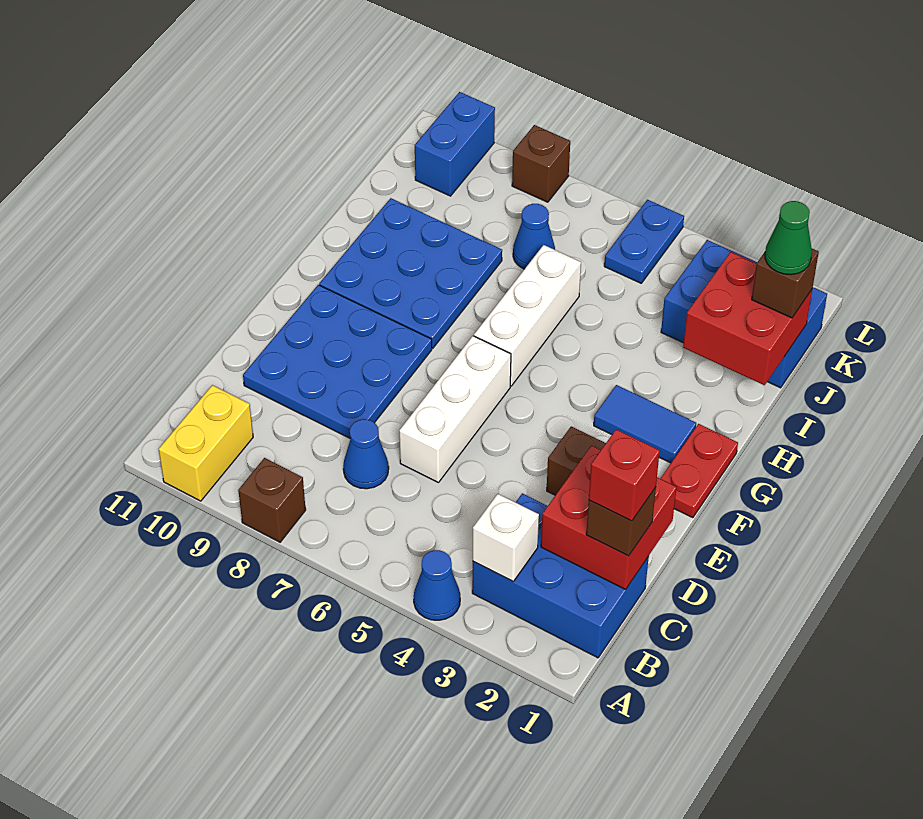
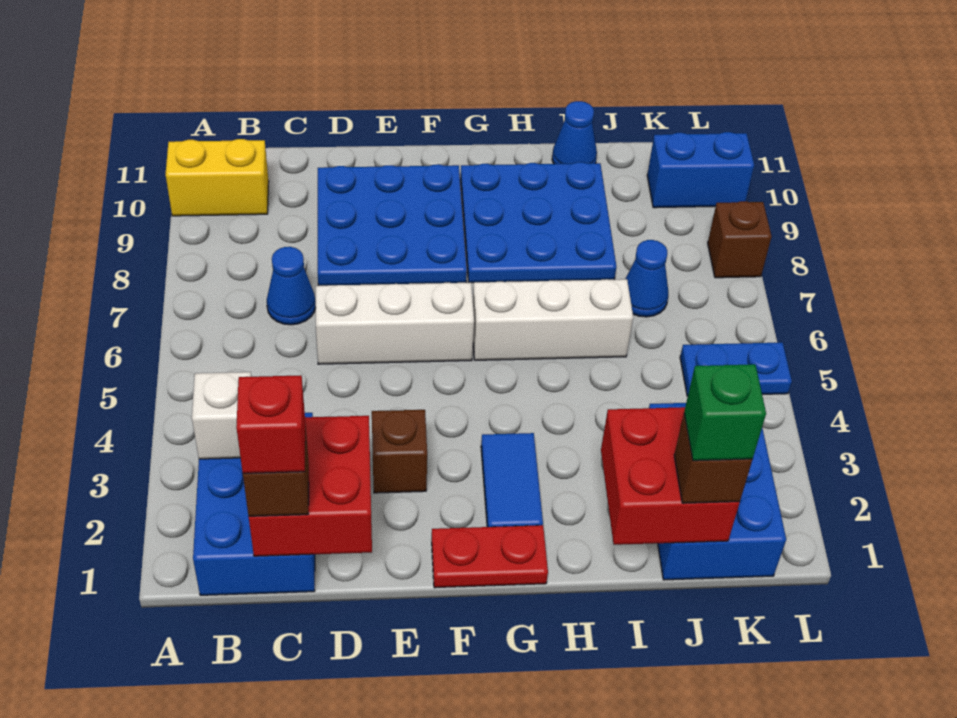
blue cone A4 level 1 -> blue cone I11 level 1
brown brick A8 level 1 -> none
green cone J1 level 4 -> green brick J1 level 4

* WHAT IS REQUIRED
Everything from the line with "brown brick A8 level 1 -> none" through the end of the listing, both ends included, needs to be transcribed exactly, with no other lines.

* EXPECTED ANSWER
brown brick A8 level 1 -> none
green cone J1 level 4 -> green brick J1 level 4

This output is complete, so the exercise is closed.